■ EXERCISE:
What you produce should be every line from the data that includes "purple".
── PROVIDED DATA ──
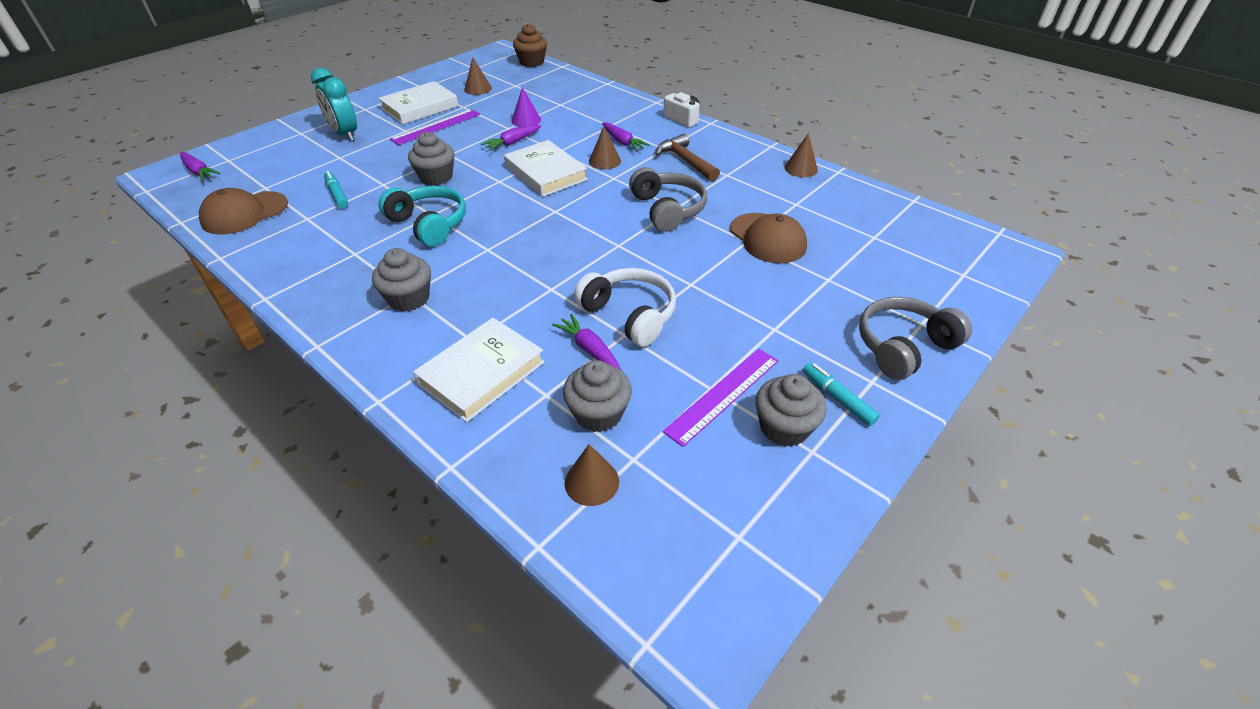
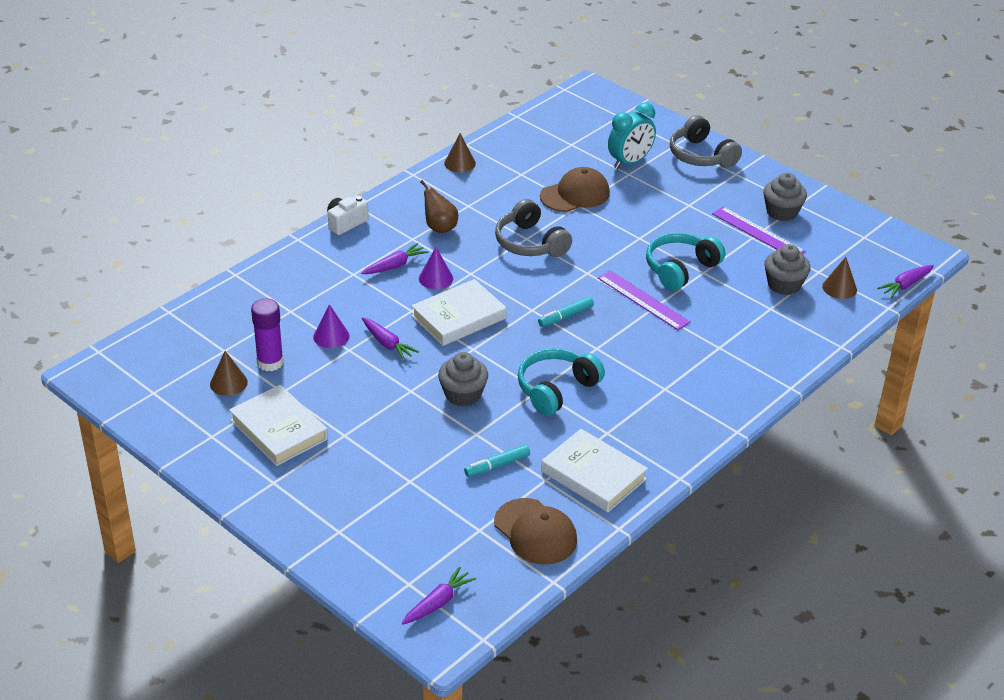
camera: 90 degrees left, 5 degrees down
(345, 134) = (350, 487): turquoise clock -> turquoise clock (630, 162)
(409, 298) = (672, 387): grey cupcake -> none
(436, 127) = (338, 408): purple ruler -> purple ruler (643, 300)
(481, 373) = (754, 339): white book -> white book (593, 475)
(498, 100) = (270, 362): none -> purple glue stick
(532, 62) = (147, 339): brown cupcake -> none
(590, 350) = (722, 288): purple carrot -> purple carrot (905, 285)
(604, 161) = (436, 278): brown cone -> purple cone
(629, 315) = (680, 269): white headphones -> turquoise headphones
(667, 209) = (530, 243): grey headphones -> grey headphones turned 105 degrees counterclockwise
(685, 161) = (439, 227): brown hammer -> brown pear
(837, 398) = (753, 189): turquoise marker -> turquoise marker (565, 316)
───
── PROVIDED DATA ──
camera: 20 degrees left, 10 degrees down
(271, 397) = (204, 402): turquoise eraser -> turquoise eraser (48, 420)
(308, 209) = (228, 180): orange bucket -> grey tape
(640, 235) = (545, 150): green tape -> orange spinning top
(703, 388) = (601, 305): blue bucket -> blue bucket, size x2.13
───
── PROVIDED DATA ──
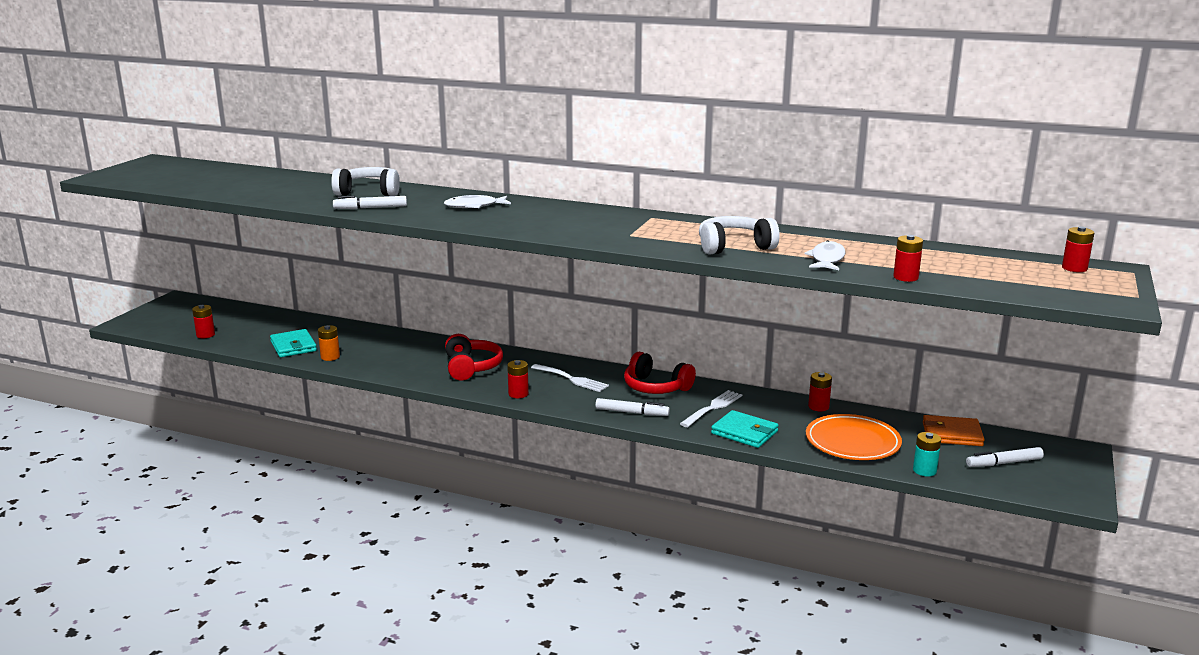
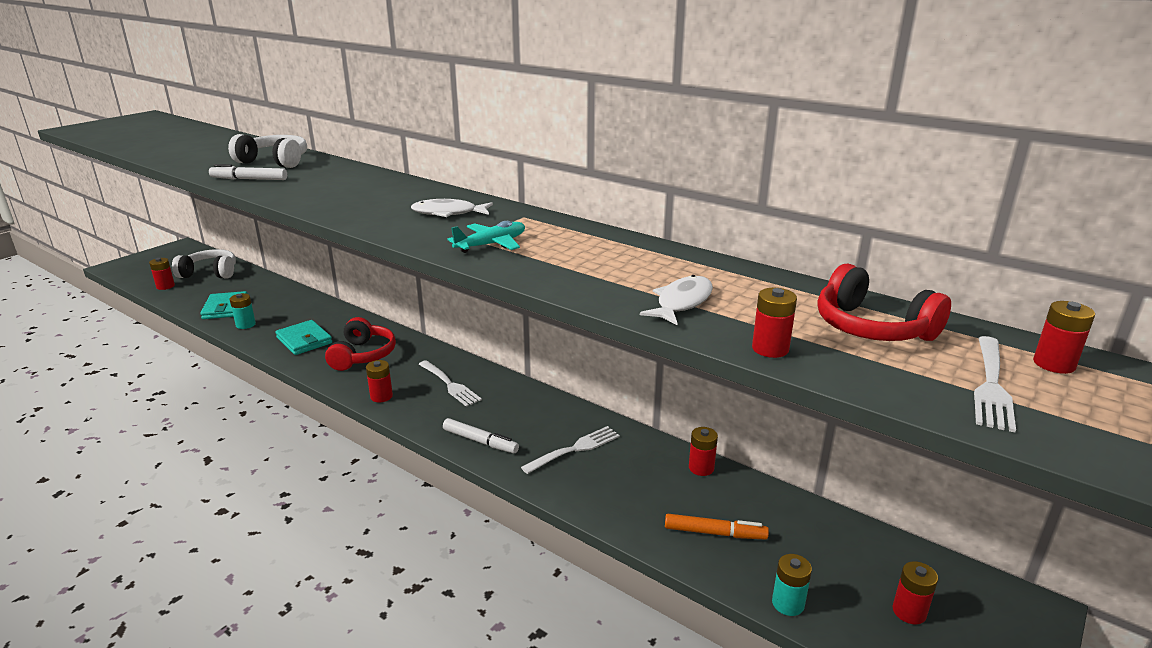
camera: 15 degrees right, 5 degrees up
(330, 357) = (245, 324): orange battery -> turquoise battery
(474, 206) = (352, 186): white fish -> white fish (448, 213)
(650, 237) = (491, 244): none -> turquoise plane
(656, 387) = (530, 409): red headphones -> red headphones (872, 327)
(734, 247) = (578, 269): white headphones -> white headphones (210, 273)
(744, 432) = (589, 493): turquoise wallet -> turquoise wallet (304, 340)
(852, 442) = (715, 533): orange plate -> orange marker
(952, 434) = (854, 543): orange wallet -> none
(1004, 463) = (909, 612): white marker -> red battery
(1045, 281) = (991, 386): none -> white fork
───
■ TASK SOLUTION:
(436, 127) = (338, 408): purple ruler -> purple ruler (643, 300)
(498, 100) = (270, 362): none -> purple glue stick
(590, 350) = (722, 288): purple carrot -> purple carrot (905, 285)
(604, 161) = (436, 278): brown cone -> purple cone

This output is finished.